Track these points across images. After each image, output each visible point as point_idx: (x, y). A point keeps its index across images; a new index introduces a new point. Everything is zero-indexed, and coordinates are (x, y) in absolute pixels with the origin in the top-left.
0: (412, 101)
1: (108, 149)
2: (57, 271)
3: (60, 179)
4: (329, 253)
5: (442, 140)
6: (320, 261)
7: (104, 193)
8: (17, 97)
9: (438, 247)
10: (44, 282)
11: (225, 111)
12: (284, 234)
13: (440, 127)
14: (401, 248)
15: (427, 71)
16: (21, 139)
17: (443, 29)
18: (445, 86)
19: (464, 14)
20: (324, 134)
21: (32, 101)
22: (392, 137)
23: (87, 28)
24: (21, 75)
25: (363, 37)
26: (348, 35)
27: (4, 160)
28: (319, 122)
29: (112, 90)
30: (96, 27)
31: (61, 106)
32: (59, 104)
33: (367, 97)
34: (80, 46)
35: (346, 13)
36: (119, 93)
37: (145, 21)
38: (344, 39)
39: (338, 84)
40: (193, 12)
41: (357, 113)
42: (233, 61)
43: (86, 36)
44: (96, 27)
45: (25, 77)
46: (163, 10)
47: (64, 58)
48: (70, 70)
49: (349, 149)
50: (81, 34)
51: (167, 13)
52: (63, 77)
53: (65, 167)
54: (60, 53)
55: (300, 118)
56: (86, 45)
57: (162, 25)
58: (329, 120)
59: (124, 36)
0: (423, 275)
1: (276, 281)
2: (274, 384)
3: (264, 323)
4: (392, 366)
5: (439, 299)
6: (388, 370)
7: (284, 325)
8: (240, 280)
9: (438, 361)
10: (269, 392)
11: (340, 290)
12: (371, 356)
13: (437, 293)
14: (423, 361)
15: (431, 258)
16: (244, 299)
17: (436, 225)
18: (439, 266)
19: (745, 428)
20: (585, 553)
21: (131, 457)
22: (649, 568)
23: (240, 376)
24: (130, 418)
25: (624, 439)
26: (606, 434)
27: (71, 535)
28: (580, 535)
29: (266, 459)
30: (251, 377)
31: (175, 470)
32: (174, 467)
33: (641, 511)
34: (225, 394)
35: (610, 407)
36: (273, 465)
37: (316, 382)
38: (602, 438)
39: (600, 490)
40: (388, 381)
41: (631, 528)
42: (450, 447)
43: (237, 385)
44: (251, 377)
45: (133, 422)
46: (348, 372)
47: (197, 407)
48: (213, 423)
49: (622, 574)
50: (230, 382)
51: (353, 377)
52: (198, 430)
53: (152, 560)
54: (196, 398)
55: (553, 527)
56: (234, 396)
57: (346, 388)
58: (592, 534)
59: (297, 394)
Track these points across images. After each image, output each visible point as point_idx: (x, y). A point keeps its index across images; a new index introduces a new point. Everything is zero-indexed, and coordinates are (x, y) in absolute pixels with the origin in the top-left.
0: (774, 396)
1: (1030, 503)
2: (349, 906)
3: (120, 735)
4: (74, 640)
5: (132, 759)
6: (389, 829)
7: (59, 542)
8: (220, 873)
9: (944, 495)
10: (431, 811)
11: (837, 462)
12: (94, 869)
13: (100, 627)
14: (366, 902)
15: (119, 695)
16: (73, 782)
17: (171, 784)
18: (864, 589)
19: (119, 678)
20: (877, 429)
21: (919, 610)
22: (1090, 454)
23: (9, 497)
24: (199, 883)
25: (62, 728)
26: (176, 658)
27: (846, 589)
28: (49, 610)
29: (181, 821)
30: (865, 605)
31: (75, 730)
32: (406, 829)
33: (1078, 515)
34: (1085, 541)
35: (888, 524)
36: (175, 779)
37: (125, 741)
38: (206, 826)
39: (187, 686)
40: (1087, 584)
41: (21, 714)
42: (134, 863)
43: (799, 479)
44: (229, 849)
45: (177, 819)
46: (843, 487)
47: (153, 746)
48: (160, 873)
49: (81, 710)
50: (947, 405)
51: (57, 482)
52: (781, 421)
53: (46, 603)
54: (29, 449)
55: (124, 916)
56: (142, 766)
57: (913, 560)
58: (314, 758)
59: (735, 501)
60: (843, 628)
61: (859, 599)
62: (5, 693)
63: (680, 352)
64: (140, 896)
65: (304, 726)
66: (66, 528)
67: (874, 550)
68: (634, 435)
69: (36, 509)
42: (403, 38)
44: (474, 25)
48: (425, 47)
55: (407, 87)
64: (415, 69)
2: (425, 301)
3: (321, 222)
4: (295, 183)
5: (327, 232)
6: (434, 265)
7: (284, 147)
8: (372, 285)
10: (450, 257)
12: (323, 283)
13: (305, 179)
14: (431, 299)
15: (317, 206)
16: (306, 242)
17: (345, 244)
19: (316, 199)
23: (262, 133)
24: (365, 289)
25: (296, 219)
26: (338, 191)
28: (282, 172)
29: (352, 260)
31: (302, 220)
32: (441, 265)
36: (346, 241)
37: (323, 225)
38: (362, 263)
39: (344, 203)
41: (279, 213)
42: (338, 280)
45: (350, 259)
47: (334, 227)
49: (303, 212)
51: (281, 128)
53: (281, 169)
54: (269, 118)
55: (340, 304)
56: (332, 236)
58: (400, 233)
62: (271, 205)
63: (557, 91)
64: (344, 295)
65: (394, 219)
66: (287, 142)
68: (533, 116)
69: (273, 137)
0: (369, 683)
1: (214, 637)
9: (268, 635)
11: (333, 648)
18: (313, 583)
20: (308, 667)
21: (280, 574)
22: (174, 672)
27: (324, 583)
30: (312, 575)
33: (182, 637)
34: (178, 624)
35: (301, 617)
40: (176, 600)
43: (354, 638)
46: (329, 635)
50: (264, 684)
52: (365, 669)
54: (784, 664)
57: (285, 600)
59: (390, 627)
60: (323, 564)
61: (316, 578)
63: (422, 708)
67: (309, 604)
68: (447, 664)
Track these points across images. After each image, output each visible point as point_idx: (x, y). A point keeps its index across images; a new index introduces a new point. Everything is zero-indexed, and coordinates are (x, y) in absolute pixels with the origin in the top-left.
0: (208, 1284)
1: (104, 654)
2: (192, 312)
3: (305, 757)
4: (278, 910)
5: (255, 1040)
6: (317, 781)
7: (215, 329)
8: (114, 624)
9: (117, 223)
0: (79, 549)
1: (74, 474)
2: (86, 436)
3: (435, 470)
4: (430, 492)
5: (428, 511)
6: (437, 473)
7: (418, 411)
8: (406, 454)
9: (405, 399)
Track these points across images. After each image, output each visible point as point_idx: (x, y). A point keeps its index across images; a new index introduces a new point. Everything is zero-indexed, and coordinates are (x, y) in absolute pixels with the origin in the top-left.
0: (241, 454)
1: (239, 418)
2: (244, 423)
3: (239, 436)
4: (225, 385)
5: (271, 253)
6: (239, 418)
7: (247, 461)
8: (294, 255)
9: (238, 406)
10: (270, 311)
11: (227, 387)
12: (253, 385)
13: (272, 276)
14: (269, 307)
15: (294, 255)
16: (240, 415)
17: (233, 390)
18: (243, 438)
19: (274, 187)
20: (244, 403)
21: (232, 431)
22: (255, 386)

■ Required task: Reproduce the entries verbatim, starting from the very first line and ending with the line that contains "59: (297, 394)". Include both of those lines.

■ Complete answer:
Track these points across images. After each image, output each visible point as point_idx: (x, y). A point keeps its index across images; a new index introduces a new point. Everything is zero-indexed, and coordinates are (x, y) in absolute pixels with the origin in the top-left.
0: (412, 101)
1: (108, 149)
2: (57, 271)
3: (60, 179)
4: (329, 253)
5: (442, 140)
6: (320, 261)
7: (104, 193)
8: (17, 97)
9: (438, 247)
10: (44, 282)
11: (225, 111)
12: (284, 234)
13: (440, 127)
14: (401, 248)
15: (427, 71)
16: (21, 139)
17: (443, 29)
18: (445, 86)
19: (464, 14)
20: (324, 134)
21: (32, 101)
22: (392, 137)
23: (87, 28)
24: (21, 75)
25: (363, 37)
26: (348, 35)
27: (4, 160)
28: (319, 122)
29: (112, 90)
30: (96, 27)
31: (61, 106)
32: (59, 104)
33: (367, 97)
34: (80, 46)
35: (346, 13)
36: (119, 93)
37: (145, 21)
38: (344, 39)
39: (338, 84)
40: (193, 12)
41: (357, 113)
42: (233, 61)
43: (86, 36)
44: (96, 27)
45: (25, 77)
46: (163, 10)
47: (64, 58)
48: (70, 70)
49: (349, 149)
50: (81, 34)
51: (167, 13)
52: (63, 77)
53: (65, 167)
54: (60, 53)
55: (300, 118)
56: (86, 45)
57: (162, 25)
58: (329, 120)
59: (124, 36)
0: (423, 275)
1: (276, 281)
2: (274, 384)
3: (264, 323)
4: (392, 366)
5: (439, 299)
6: (388, 370)
7: (284, 325)
8: (240, 280)
9: (438, 361)
10: (269, 392)
11: (340, 290)
12: (371, 356)
13: (437, 293)
14: (423, 361)
15: (431, 258)
16: (244, 299)
17: (436, 225)
18: (439, 266)
19: (745, 428)
20: (585, 553)
21: (131, 457)
22: (649, 568)
23: (240, 376)
24: (130, 418)
25: (624, 439)
26: (606, 434)
27: (71, 535)
28: (580, 535)
29: (266, 459)
30: (251, 377)
31: (175, 470)
32: (174, 467)
33: (641, 511)
34: (225, 394)
35: (610, 407)
36: (273, 465)
37: (316, 382)
38: (602, 438)
39: (600, 490)
40: (388, 381)
41: (631, 528)
42: (450, 447)
43: (237, 385)
44: (251, 377)
45: (133, 422)
46: (348, 372)
47: (197, 407)
48: (213, 423)
49: (622, 574)
50: (230, 382)
51: (353, 377)
52: (198, 430)
53: (152, 560)
54: (196, 398)
55: (553, 527)
56: (234, 396)
57: (346, 388)
58: (592, 534)
59: (297, 394)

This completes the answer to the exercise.